◆ **Exercise requirements**: As soon as the line containing "tan brick E5 level 1 -> tan brick C5 level 1" appears in the material below, start returning lines exactly, and end with the line containing "orange brick G5".

◆ **Task inputs**:
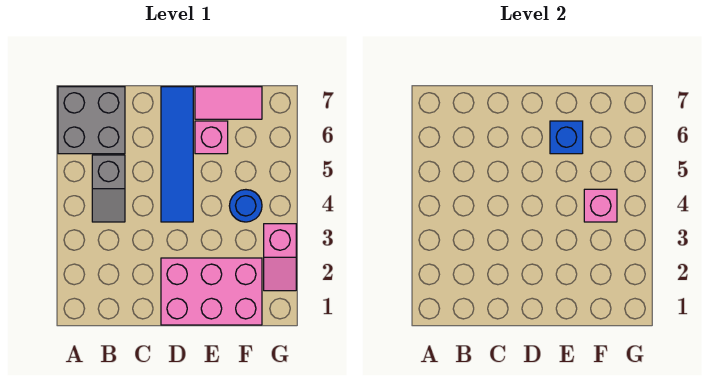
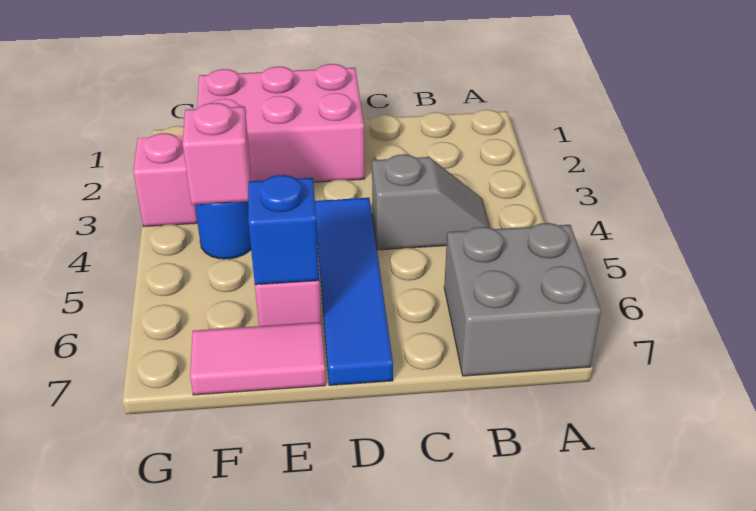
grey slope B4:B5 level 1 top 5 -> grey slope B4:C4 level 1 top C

...

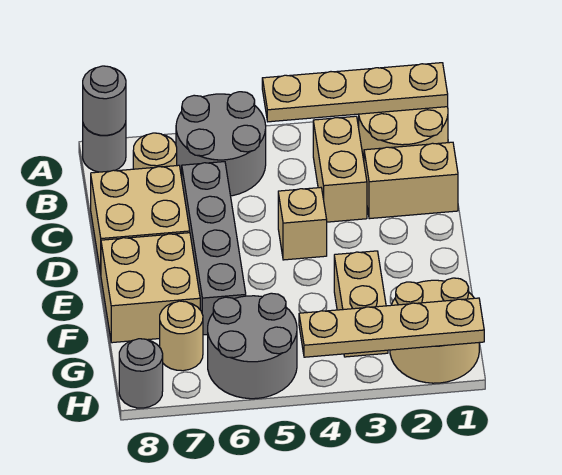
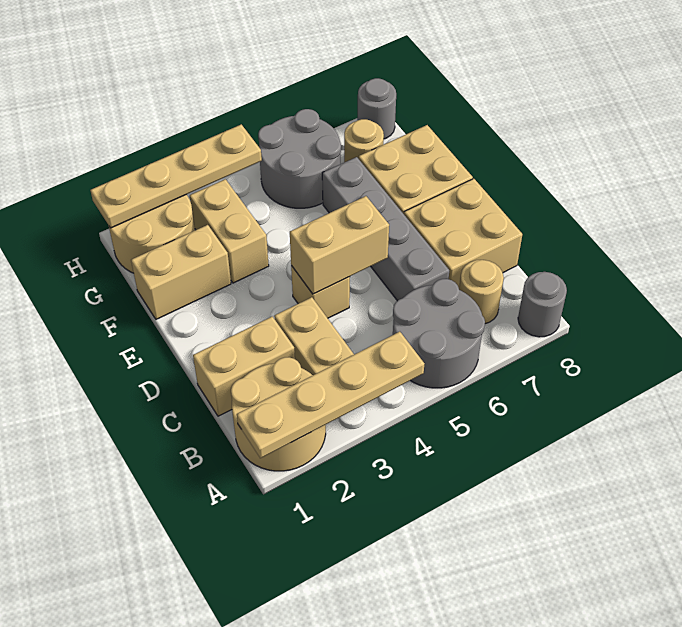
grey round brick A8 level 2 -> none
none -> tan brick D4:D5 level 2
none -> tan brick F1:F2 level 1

--

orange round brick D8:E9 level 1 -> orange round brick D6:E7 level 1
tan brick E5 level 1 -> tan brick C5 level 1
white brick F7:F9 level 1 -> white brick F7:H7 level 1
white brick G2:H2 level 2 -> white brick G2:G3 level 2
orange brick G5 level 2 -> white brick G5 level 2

◆ **Written answer**:
tan brick E5 level 1 -> tan brick C5 level 1
white brick F7:F9 level 1 -> white brick F7:H7 level 1
white brick G2:H2 level 2 -> white brick G2:G3 level 2
orange brick G5 level 2 -> white brick G5 level 2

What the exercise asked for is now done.